Exercise requirements> After finding the line that holds "none -> pink 1x1 brick [403,67,462,145]" below, set down that line and the rest through the final one exactly, leaving the pictures out.

*** Opening of Provided data ***

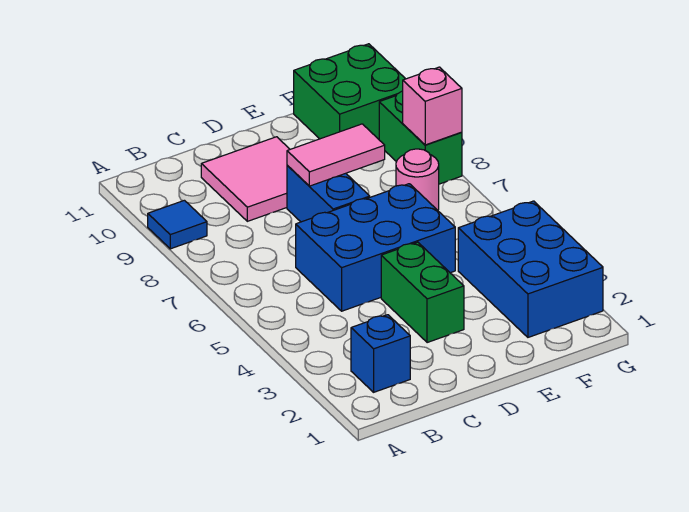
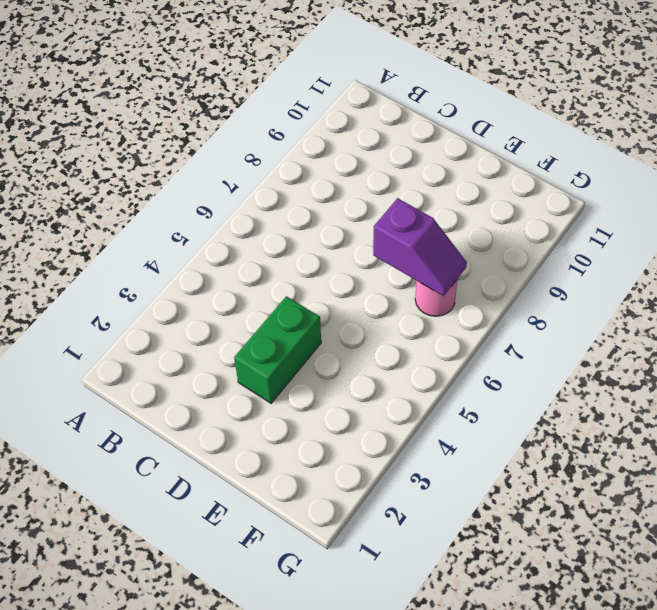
purple 1x2 slope [373,198,467,296] -> none
none -> blue 1x1 tile [148,200,207,249]
none -> blue 1x1 brick [351,315,410,392]
none -> blue 2x3 brick [296,184,455,311]

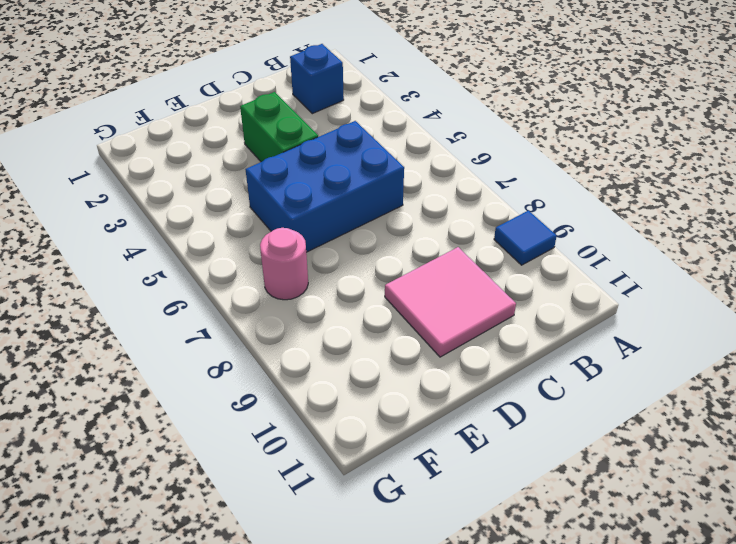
none -> blue 1x2 brick [287,166,370,222]
none -> blue 2x3 brick [458,201,603,337]
none -> green 2x2 brick [294,44,405,139]

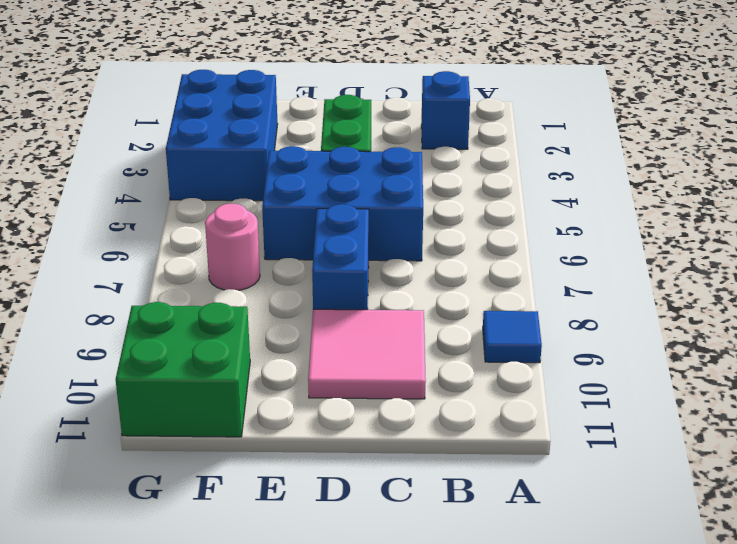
none -> green 1x2 brick [379,91,462,184]
none -> pink 1x2 tile [287,124,385,186]
none -> pink 1x1 brick [403,67,462,145]

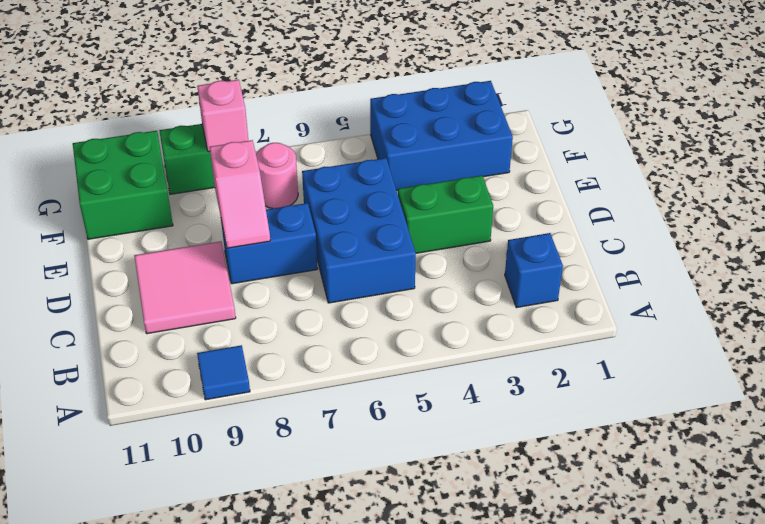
pink 1x2 slope [210,140,270,248] -> pink 1x2 tile [287,124,385,186]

*** Close of Provided data ***

Your solution>
none -> pink 1x1 brick [403,67,462,145]

pink 1x2 slope [210,140,270,248] -> pink 1x2 tile [287,124,385,186]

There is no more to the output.